**Problem to work on:** From the listing below, please restate exactly the lines beginning at the one with "[(69,435),(46,454),(55,466),(78,447),(69,435)]" and ending at the one with "[(0,518),(12,518),(5,508),(0,511),(0,518)]", both included, and skip the pictures.

**Excerpted records:**
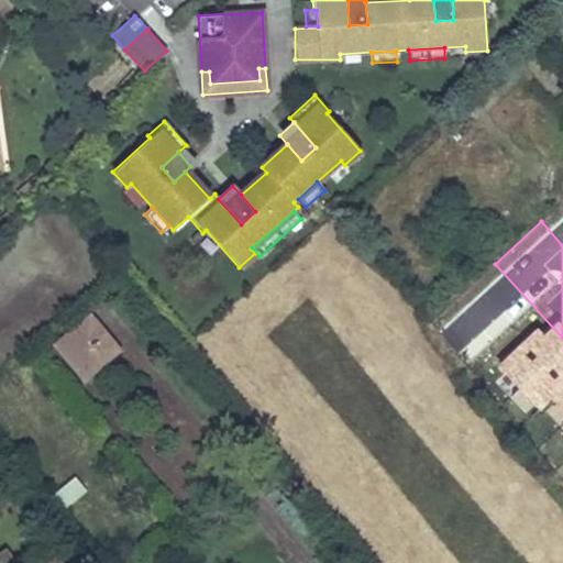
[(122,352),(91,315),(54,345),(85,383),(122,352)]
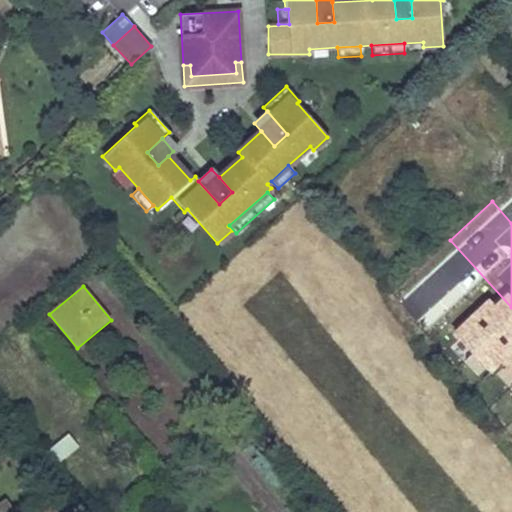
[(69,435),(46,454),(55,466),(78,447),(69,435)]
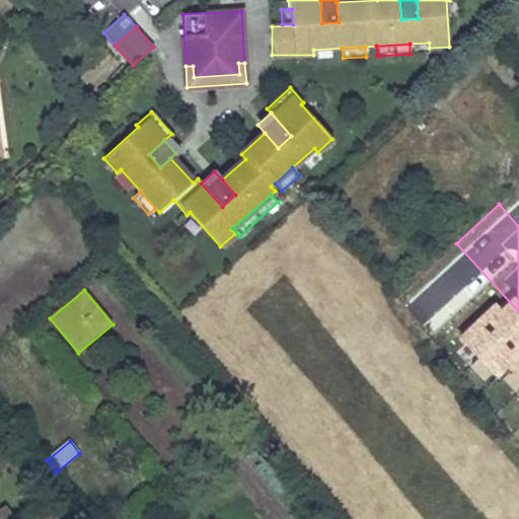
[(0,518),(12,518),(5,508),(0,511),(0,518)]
--
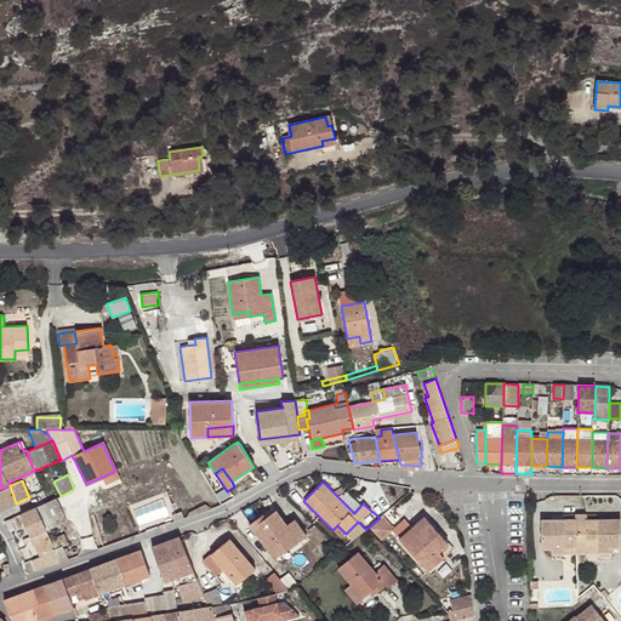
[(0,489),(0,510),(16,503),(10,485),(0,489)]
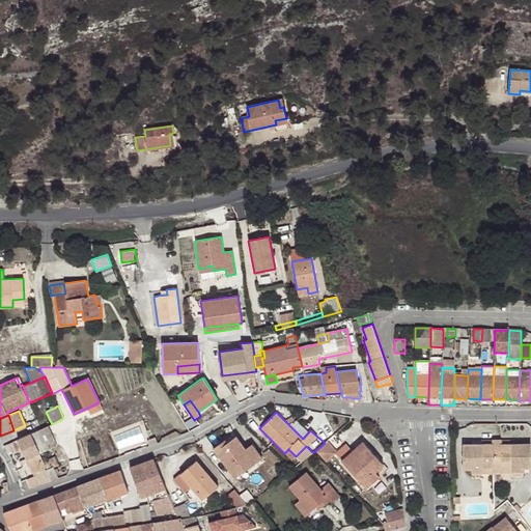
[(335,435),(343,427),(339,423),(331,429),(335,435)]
--
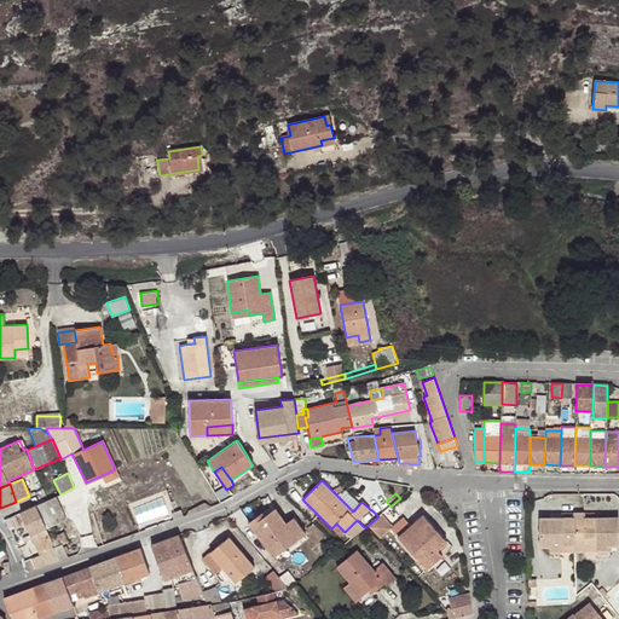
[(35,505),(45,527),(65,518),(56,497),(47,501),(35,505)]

**Result:**
[(69,435),(46,454),(55,466),(78,447),(69,435)]
[(0,518),(12,518),(5,508),(0,511),(0,518)]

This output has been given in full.